● Supplied information:
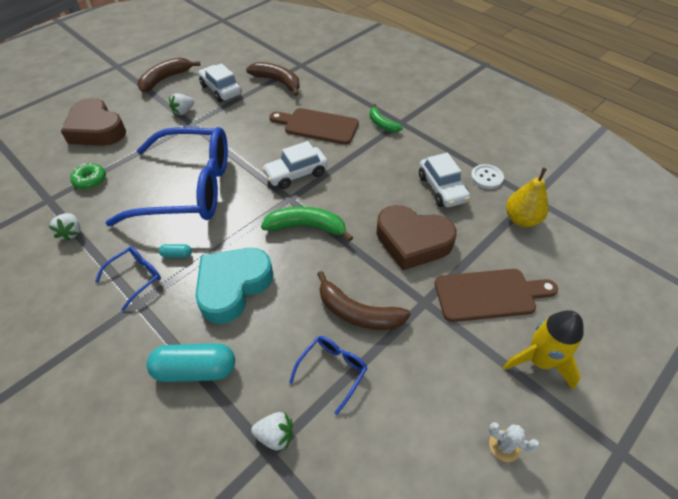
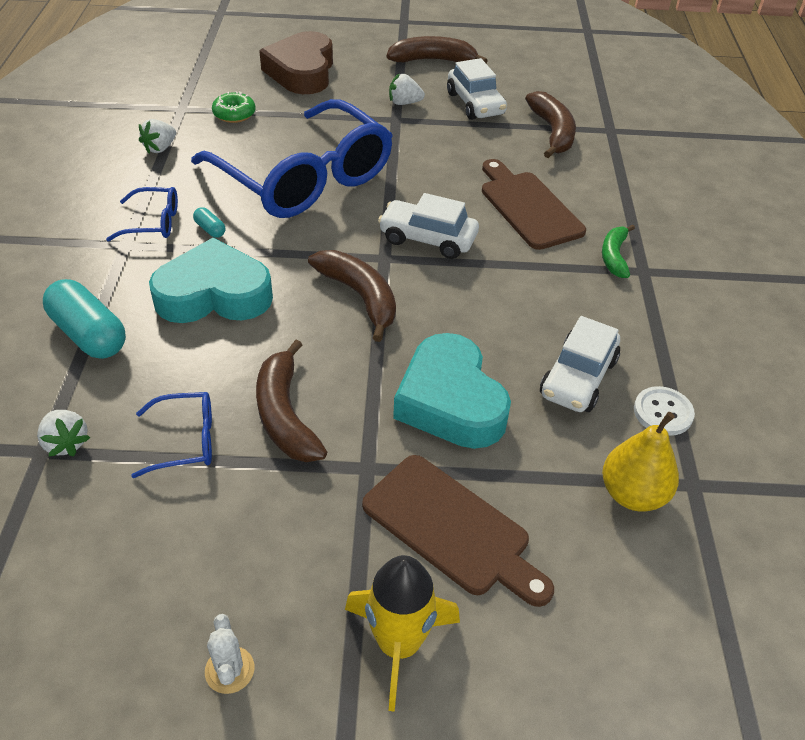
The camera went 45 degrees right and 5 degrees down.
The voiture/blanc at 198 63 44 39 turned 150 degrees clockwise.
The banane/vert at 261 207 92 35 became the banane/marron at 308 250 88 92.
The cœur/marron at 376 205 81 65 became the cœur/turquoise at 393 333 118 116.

● What is needed: Retype the lines above exactly, no pictures.

● Solution to this exercise:
The camera went 45 degrees right and 5 degrees down.
The voiture/blanc at 198 63 44 39 turned 150 degrees clockwise.
The banane/vert at 261 207 92 35 became the banane/marron at 308 250 88 92.
The cœur/marron at 376 205 81 65 became the cœur/turquoise at 393 333 118 116.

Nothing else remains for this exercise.